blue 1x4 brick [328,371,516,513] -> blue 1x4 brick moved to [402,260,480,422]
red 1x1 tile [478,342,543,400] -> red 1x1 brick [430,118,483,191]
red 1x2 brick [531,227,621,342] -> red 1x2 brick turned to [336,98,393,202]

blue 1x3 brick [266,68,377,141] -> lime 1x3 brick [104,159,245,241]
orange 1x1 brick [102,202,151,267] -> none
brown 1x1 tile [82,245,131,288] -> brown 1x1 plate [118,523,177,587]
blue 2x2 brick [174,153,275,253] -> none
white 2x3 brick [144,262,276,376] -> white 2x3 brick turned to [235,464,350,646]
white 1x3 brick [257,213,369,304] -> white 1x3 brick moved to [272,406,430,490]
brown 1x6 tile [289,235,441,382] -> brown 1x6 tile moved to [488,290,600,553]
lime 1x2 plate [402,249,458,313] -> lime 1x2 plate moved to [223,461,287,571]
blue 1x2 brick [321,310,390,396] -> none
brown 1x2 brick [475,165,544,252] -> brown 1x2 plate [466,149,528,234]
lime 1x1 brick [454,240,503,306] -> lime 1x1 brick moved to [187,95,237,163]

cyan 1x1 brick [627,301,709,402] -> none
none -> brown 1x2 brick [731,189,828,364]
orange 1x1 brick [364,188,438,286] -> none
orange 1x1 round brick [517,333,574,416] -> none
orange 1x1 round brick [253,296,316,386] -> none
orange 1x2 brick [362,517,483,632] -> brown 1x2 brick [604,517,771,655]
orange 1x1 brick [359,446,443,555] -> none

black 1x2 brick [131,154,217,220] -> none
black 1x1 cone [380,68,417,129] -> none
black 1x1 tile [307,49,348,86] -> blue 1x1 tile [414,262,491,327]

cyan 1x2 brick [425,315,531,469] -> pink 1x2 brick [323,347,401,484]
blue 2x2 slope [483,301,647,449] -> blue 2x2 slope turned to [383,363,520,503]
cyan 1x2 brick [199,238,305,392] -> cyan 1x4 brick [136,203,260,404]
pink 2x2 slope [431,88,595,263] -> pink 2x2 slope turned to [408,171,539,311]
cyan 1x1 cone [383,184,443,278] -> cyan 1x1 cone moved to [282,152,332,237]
-=-=-=-=-
*What to work on*: Print only the lines that run from the start of the listing to the line bearing "cyan 1x2 brick [199,238,305,392]"; please keep the first line and that last one, exactly as they appear.

*The completed task*:
blue 1x4 brick [328,371,516,513] -> blue 1x4 brick moved to [402,260,480,422]
red 1x1 tile [478,342,543,400] -> red 1x1 brick [430,118,483,191]
red 1x2 brick [531,227,621,342] -> red 1x2 brick turned to [336,98,393,202]

blue 1x3 brick [266,68,377,141] -> lime 1x3 brick [104,159,245,241]
orange 1x1 brick [102,202,151,267] -> none
brown 1x1 tile [82,245,131,288] -> brown 1x1 plate [118,523,177,587]
blue 2x2 brick [174,153,275,253] -> none
white 2x3 brick [144,262,276,376] -> white 2x3 brick turned to [235,464,350,646]
white 1x3 brick [257,213,369,304] -> white 1x3 brick moved to [272,406,430,490]
brown 1x6 tile [289,235,441,382] -> brown 1x6 tile moved to [488,290,600,553]
lime 1x2 plate [402,249,458,313] -> lime 1x2 plate moved to [223,461,287,571]
blue 1x2 brick [321,310,390,396] -> none
brown 1x2 brick [475,165,544,252] -> brown 1x2 plate [466,149,528,234]
lime 1x1 brick [454,240,503,306] -> lime 1x1 brick moved to [187,95,237,163]

cyan 1x1 brick [627,301,709,402] -> none
none -> brown 1x2 brick [731,189,828,364]
orange 1x1 brick [364,188,438,286] -> none
orange 1x1 round brick [517,333,574,416] -> none
orange 1x1 round brick [253,296,316,386] -> none
orange 1x2 brick [362,517,483,632] -> brown 1x2 brick [604,517,771,655]
orange 1x1 brick [359,446,443,555] -> none

black 1x2 brick [131,154,217,220] -> none
black 1x1 cone [380,68,417,129] -> none
black 1x1 tile [307,49,348,86] -> blue 1x1 tile [414,262,491,327]

cyan 1x2 brick [425,315,531,469] -> pink 1x2 brick [323,347,401,484]
blue 2x2 slope [483,301,647,449] -> blue 2x2 slope turned to [383,363,520,503]
cyan 1x2 brick [199,238,305,392] -> cyan 1x4 brick [136,203,260,404]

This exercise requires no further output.